Please print the entries below exactly, from the line with "Kopfhörer [rosa] (no. 1 from left)" through the line with "Käse [gelb] (no. 2 from left)", including both of those lines and leaving out all others.
BEGIN Provided records
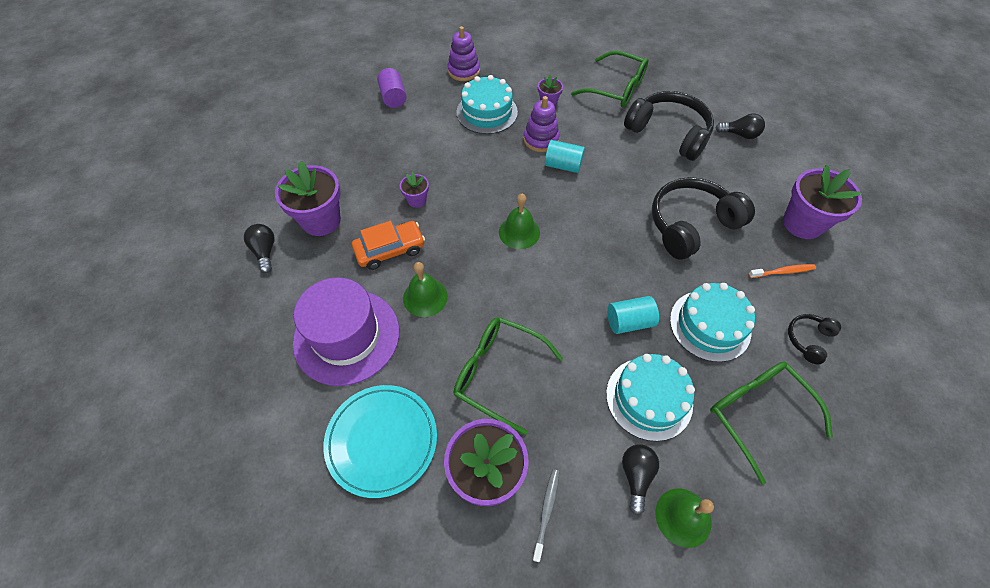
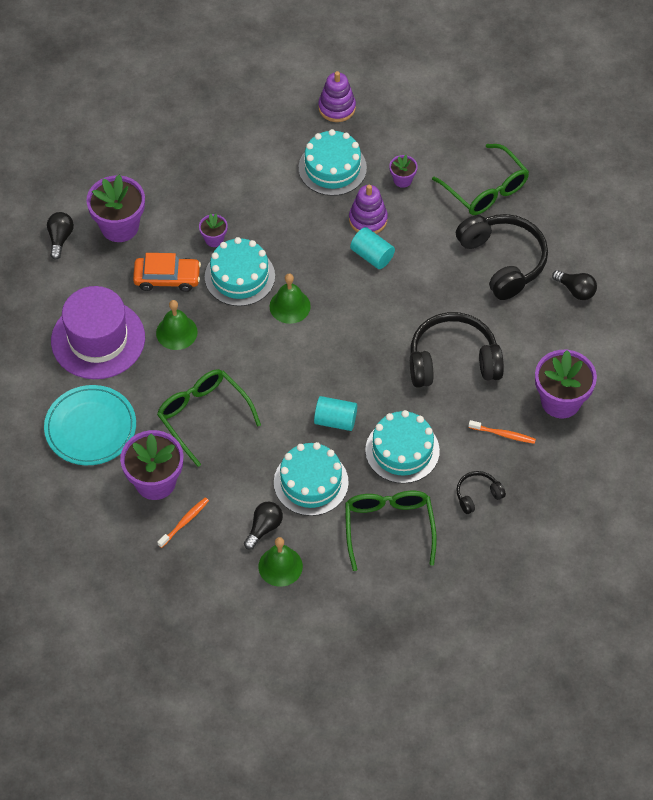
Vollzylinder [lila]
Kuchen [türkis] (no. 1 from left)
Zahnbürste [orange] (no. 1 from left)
END Provided records
BEGIN Provided records
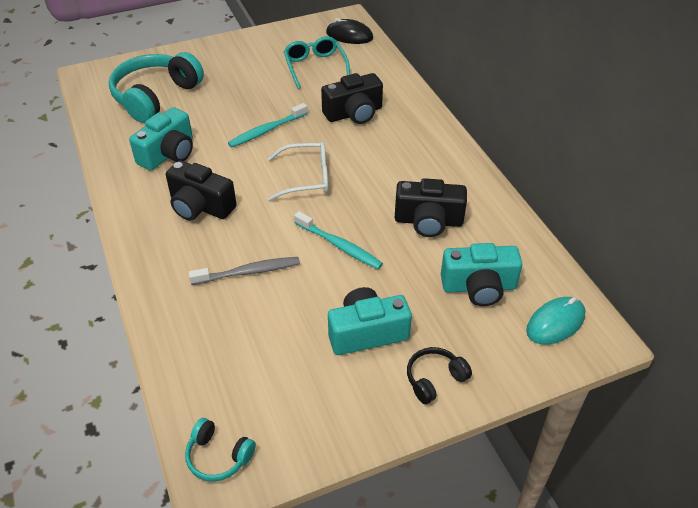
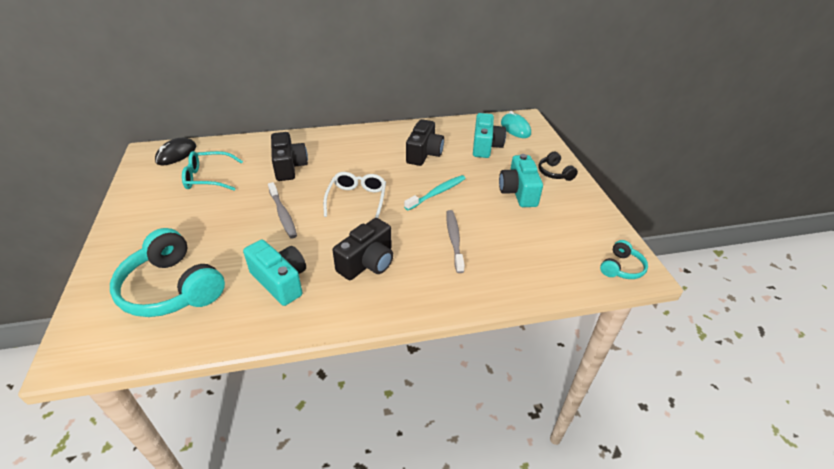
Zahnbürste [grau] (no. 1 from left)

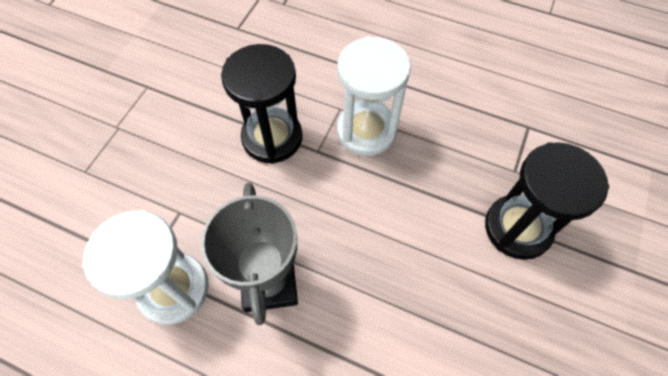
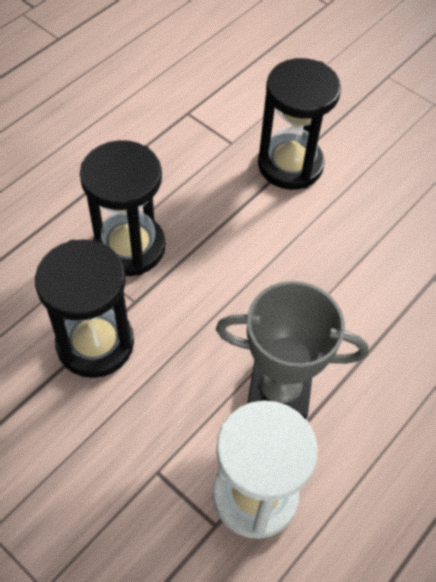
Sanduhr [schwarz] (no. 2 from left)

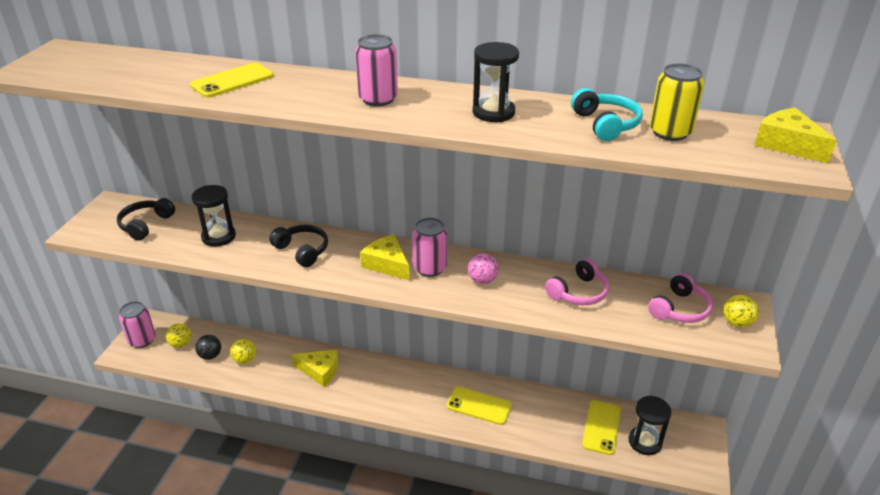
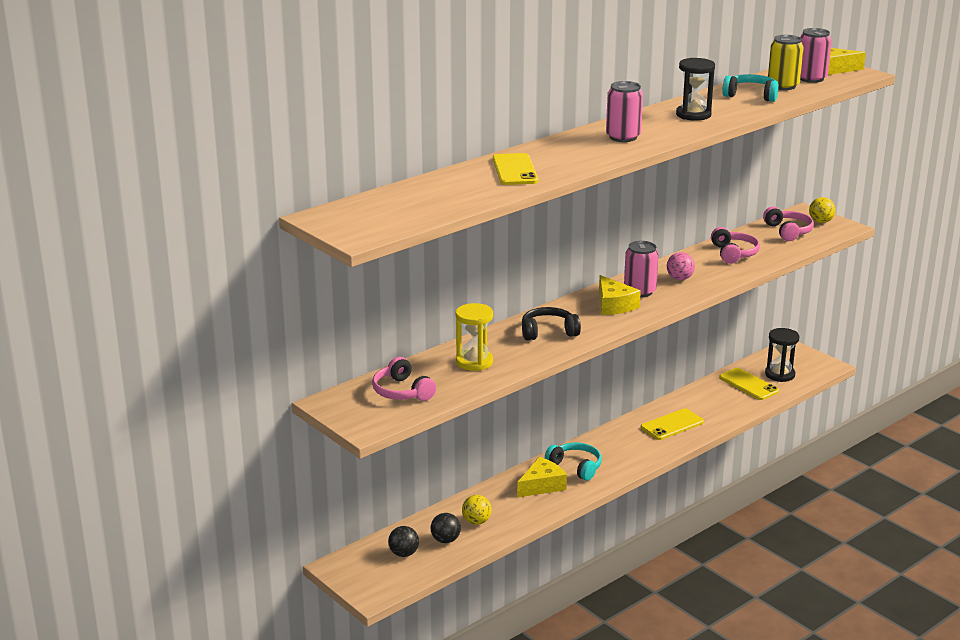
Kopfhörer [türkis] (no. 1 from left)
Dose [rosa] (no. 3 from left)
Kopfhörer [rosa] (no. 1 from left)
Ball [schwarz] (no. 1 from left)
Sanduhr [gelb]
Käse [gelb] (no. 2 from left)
END Provided records
BEGIN Provided records
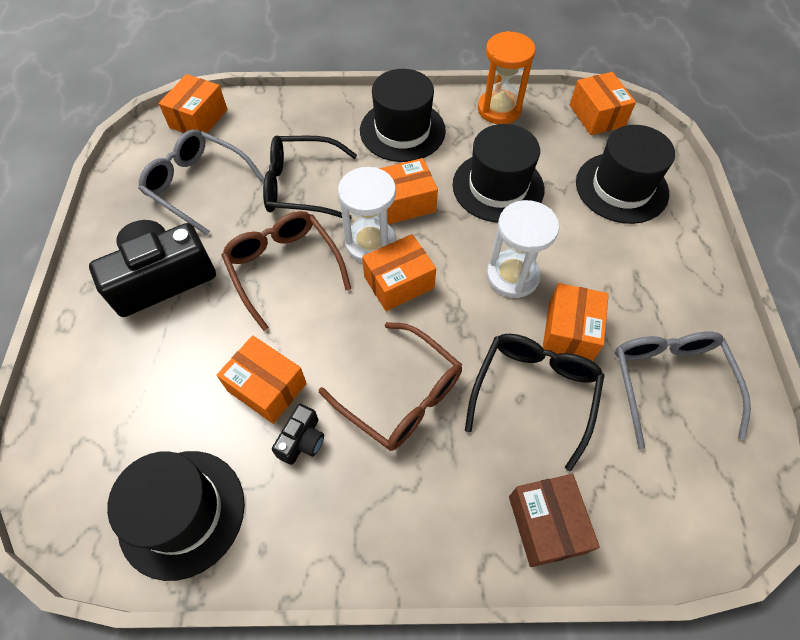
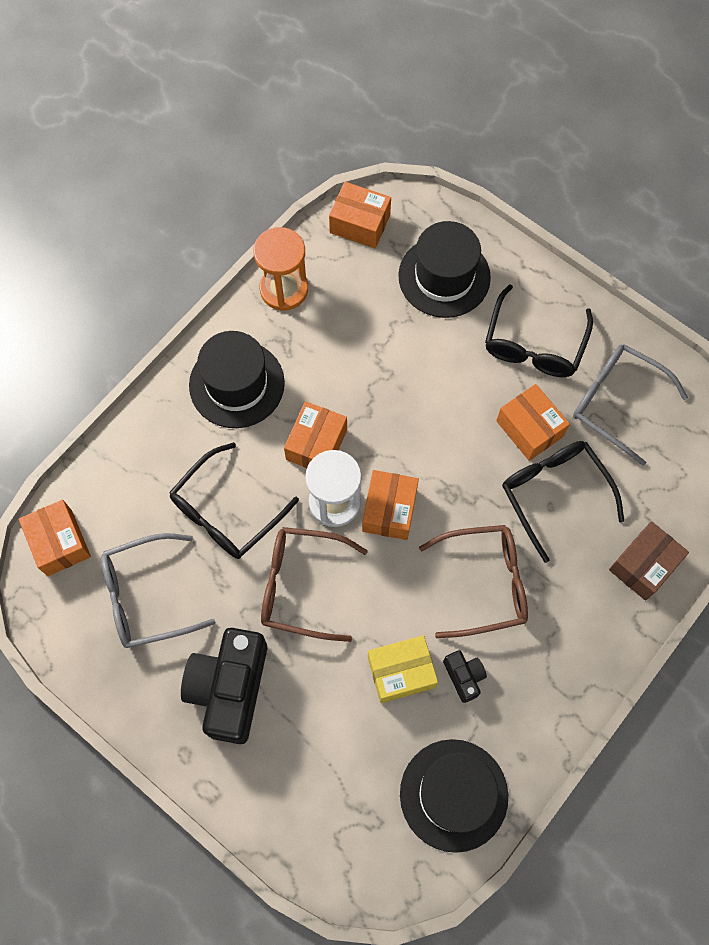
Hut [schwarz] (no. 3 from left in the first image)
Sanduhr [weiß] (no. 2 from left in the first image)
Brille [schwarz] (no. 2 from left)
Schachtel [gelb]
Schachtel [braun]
END Provided records
**Task response:**
Kopfhörer [rosa] (no. 1 from left)
Ball [schwarz] (no. 1 from left)
Sanduhr [gelb]
Käse [gelb] (no. 2 from left)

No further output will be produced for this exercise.